** DATA EXTRACT follows **

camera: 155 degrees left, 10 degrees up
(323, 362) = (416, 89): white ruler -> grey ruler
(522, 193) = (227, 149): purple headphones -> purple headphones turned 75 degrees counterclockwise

** End of DATA EXTRACT **
** DATA EXTRACT follows **

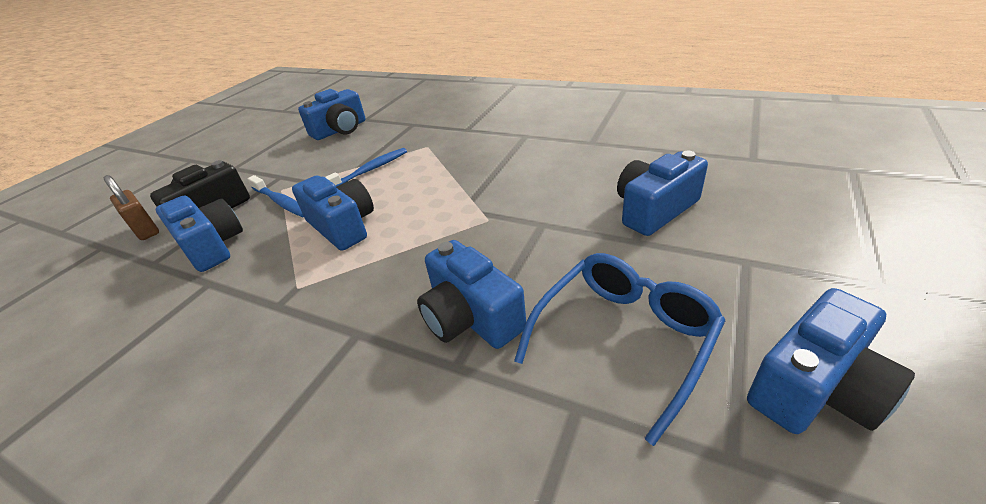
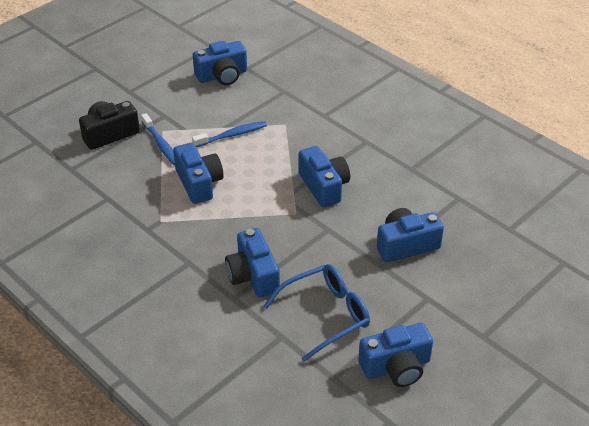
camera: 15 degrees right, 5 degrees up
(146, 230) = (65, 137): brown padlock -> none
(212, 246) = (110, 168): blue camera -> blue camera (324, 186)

** End of DATA EXTRACT **
** DATA EXTRACT follows **

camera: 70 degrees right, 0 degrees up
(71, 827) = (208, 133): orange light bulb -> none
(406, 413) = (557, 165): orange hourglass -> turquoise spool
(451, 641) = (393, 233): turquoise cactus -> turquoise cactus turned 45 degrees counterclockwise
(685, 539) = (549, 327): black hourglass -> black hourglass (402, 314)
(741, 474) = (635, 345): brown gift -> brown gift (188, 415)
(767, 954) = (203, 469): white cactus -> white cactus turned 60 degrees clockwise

** End of DATA EXTRACT **

WHAT YOU HAVE TO DO>
Copy, exactly and only, the lines above that begin with the one containing "camera: 70 degrees right, 0 degrees up" and finish with the one containing "(767, 954) = (203, 469): white".

EXERCISE SOLUTION>
camera: 70 degrees right, 0 degrees up
(71, 827) = (208, 133): orange light bulb -> none
(406, 413) = (557, 165): orange hourglass -> turquoise spool
(451, 641) = (393, 233): turquoise cactus -> turquoise cactus turned 45 degrees counterclockwise
(685, 539) = (549, 327): black hourglass -> black hourglass (402, 314)
(741, 474) = (635, 345): brown gift -> brown gift (188, 415)
(767, 954) = (203, 469): white cactus -> white cactus turned 60 degrees clockwise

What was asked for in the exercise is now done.